(SOURCE RECORDS)
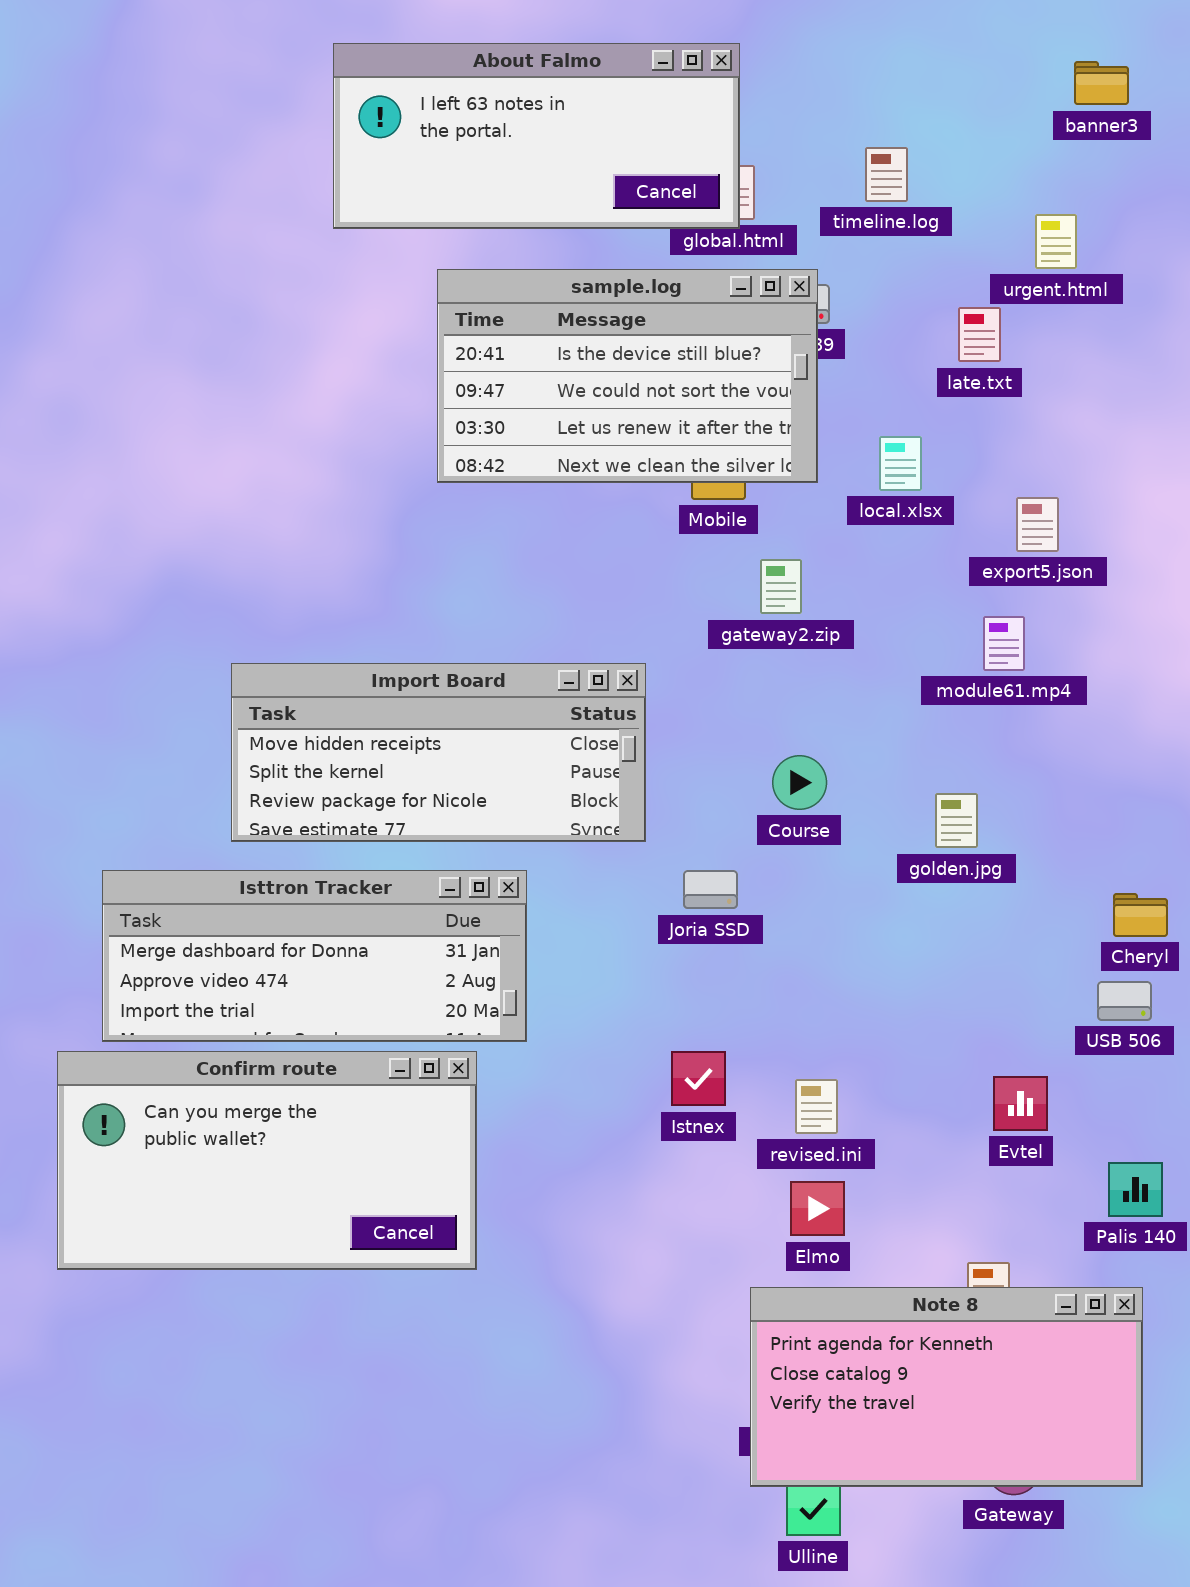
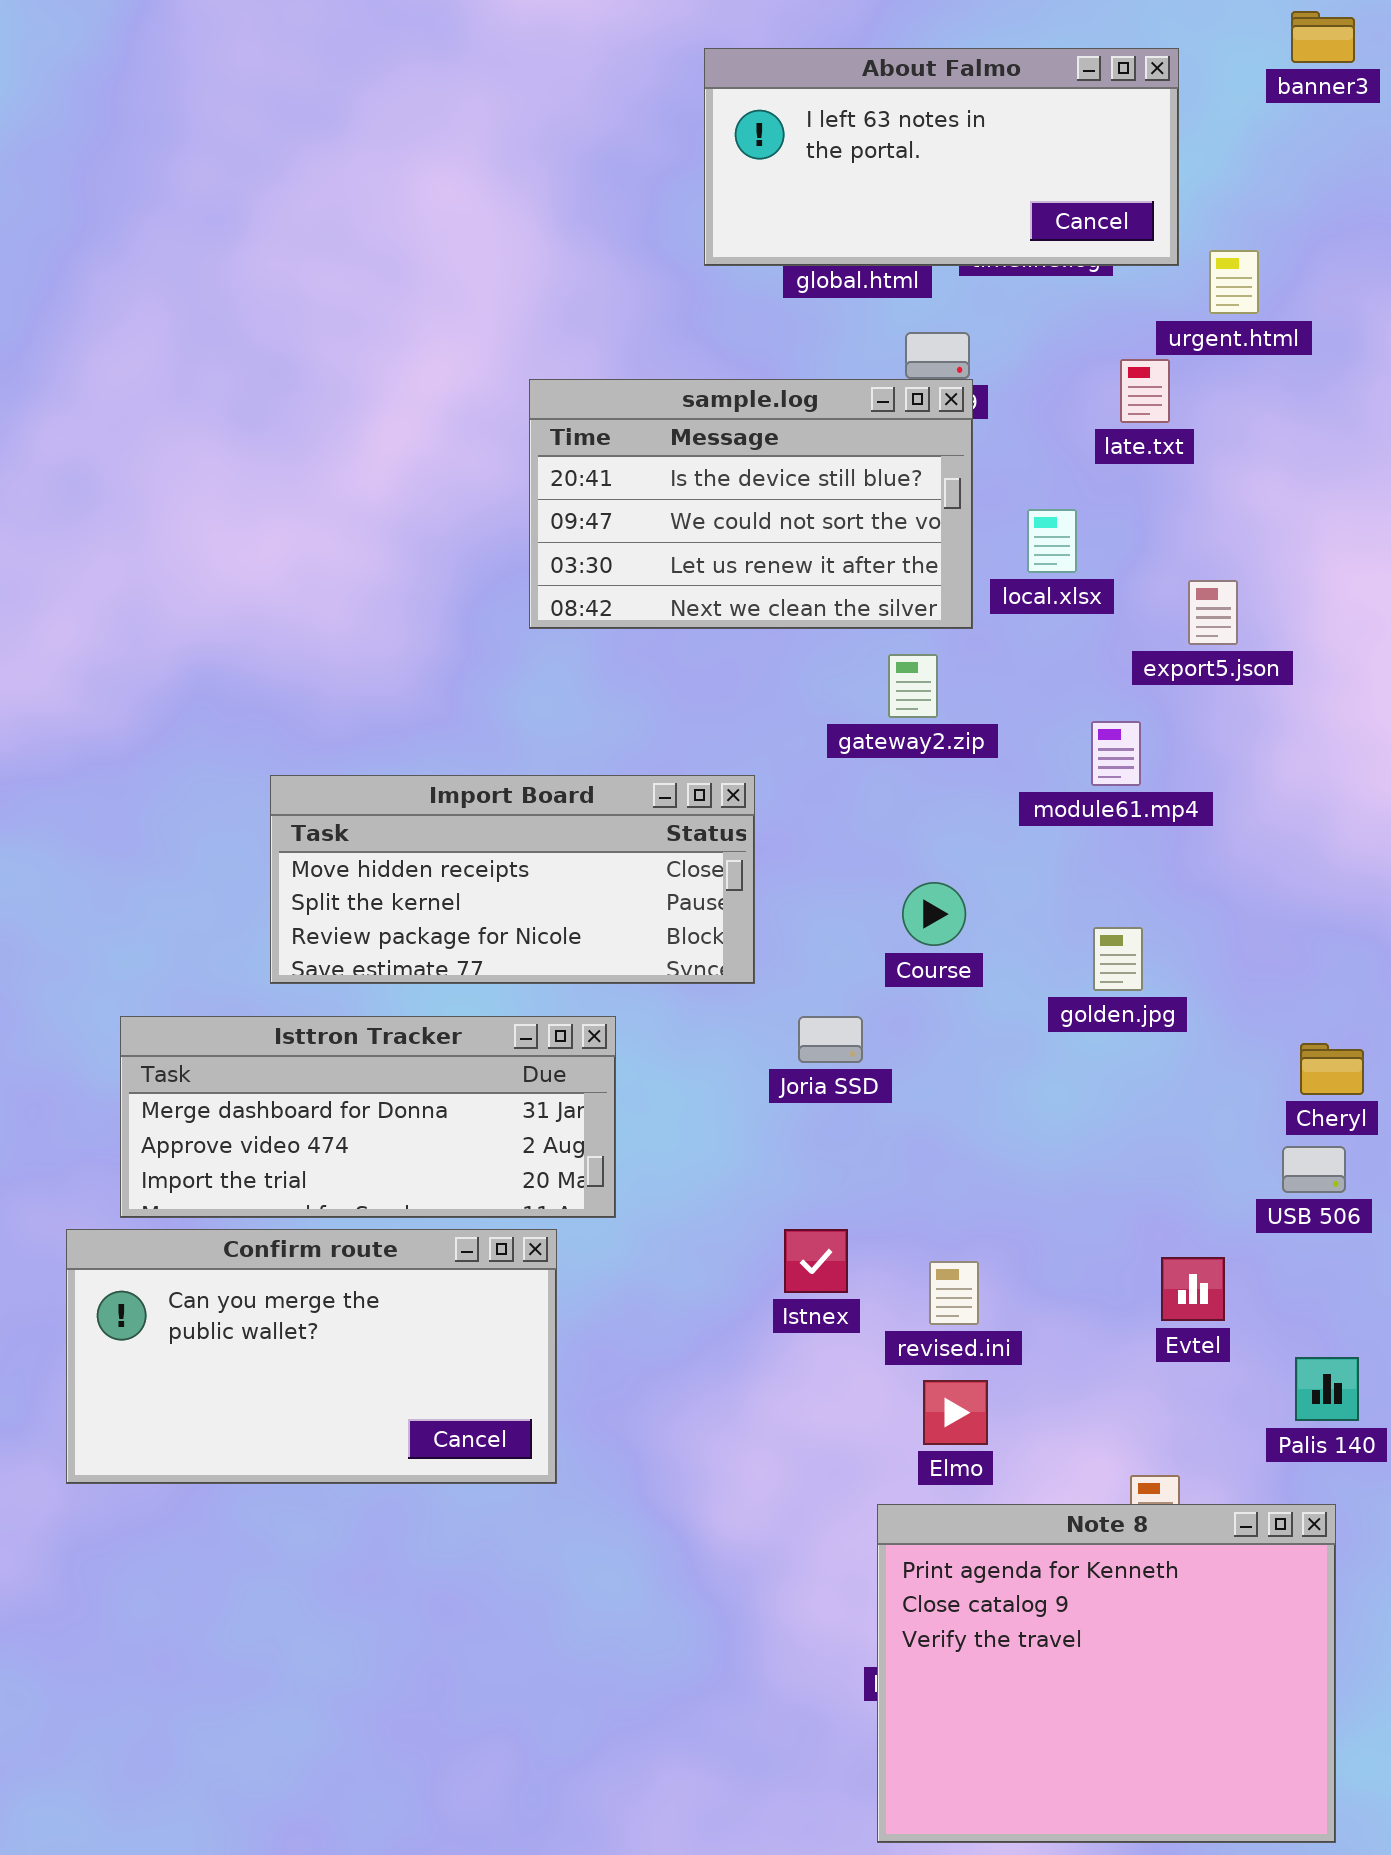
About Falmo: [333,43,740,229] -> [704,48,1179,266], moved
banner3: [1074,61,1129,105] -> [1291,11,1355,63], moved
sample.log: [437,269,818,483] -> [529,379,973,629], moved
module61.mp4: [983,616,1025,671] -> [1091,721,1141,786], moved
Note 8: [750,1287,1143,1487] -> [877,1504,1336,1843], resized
(End SOURCE RECORDS)
(SOURCE RECORDS)
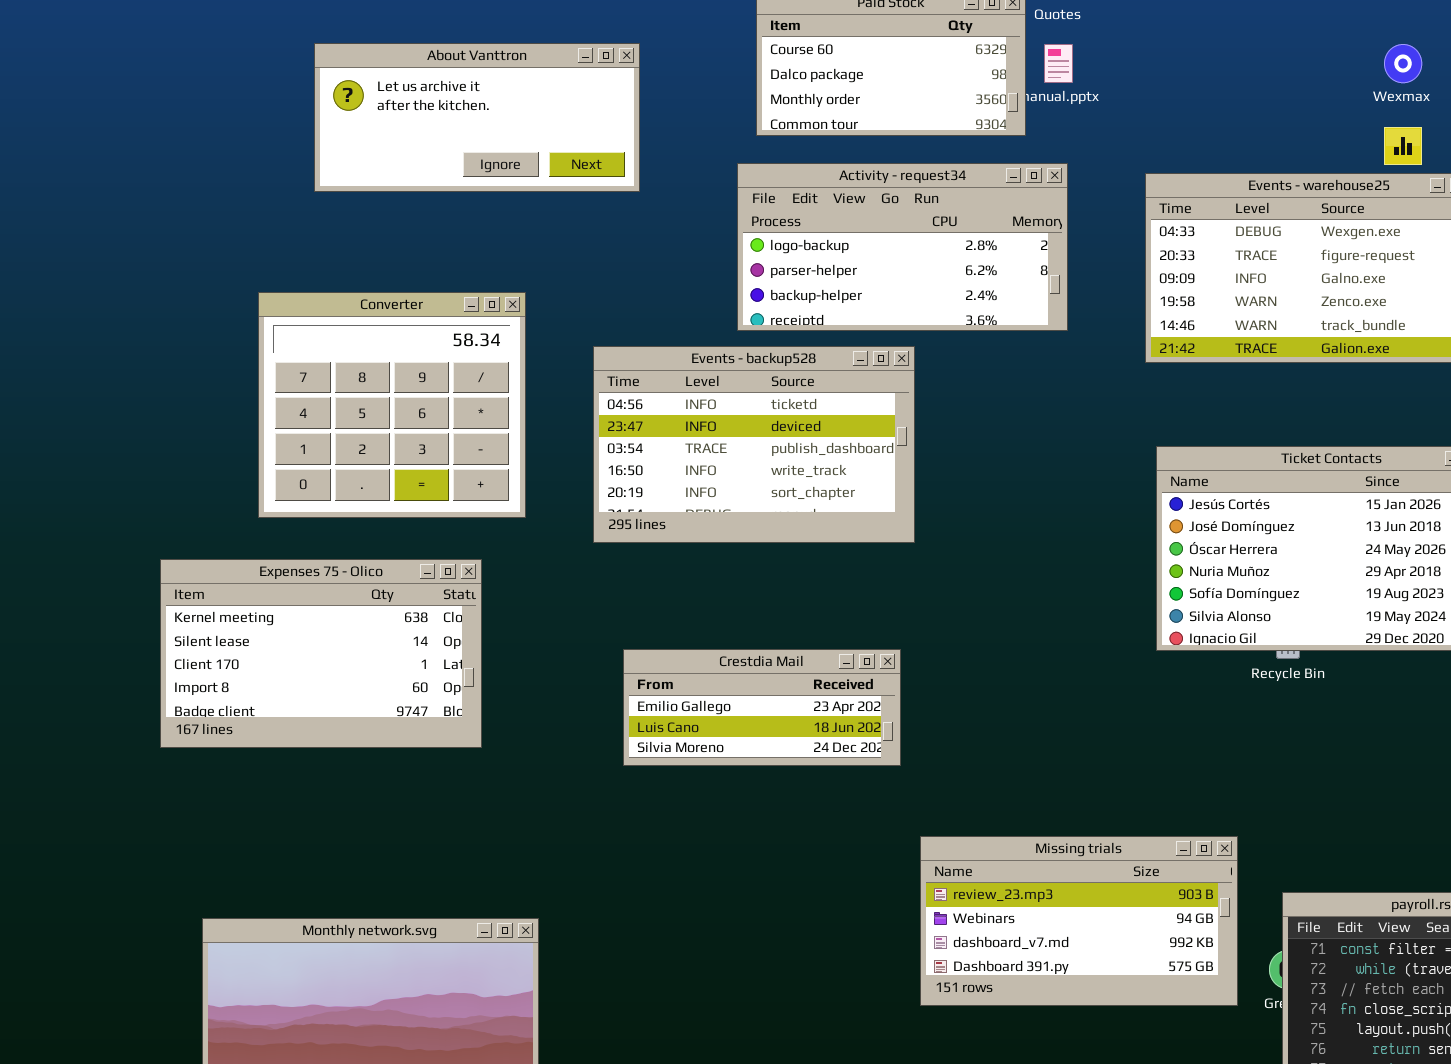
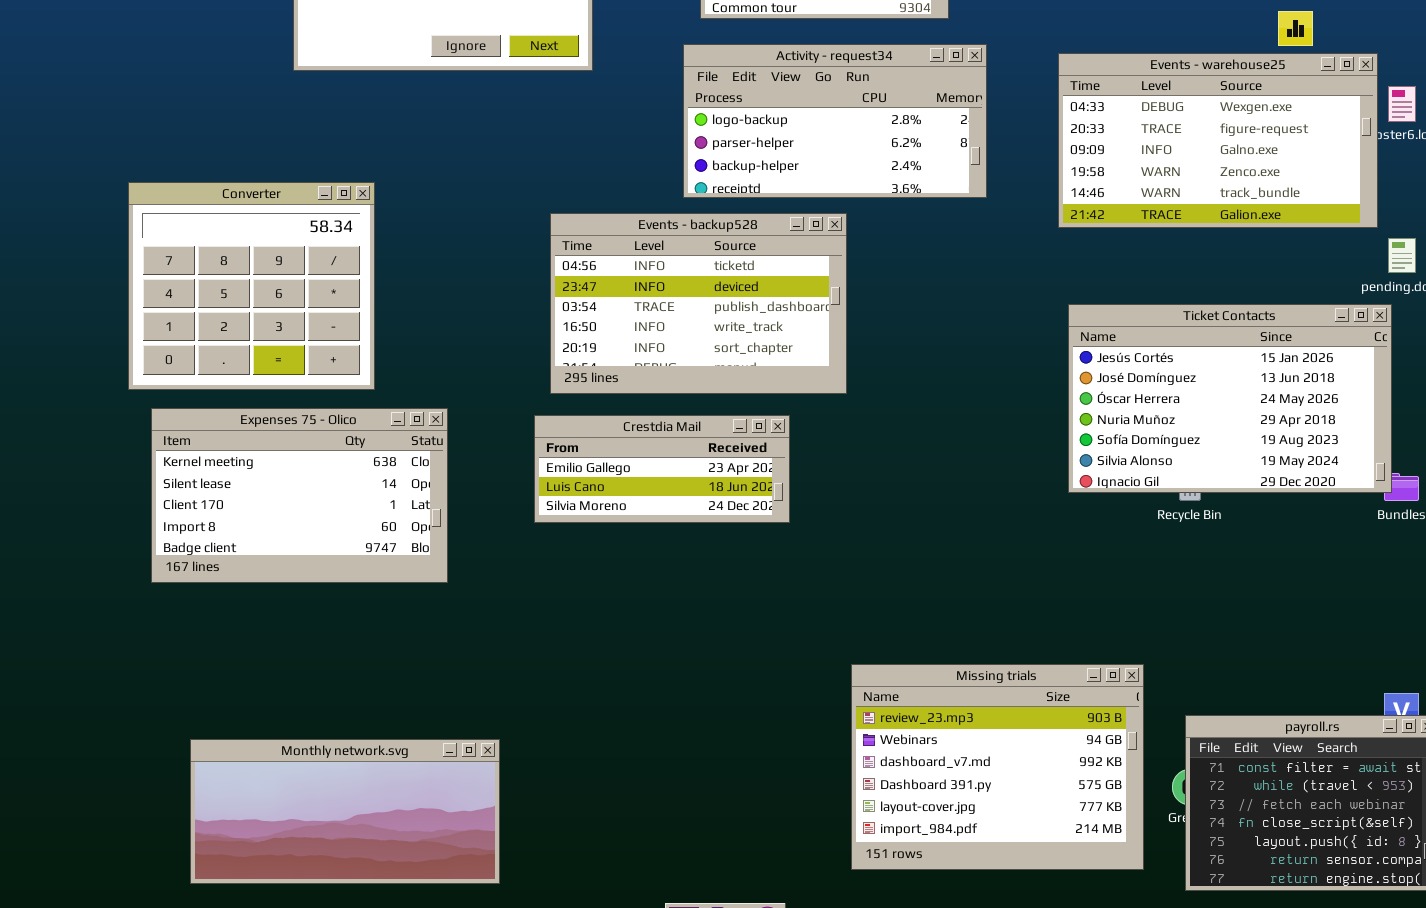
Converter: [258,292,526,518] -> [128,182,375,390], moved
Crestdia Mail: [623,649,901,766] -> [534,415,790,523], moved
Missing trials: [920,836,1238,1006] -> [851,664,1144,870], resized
(End SOURCE RECORDS)
■ WHAT TO PRODUCE
Would you please copy exactly the part of the entries above that begins at the line containing "About Falmo: [333,43,740,229]" and ends at the line containing "Note 8: [750,1287,1143,1487]", both lines included?

■ RESULT
About Falmo: [333,43,740,229] -> [704,48,1179,266], moved
banner3: [1074,61,1129,105] -> [1291,11,1355,63], moved
sample.log: [437,269,818,483] -> [529,379,973,629], moved
module61.mp4: [983,616,1025,671] -> [1091,721,1141,786], moved
Note 8: [750,1287,1143,1487] -> [877,1504,1336,1843], resized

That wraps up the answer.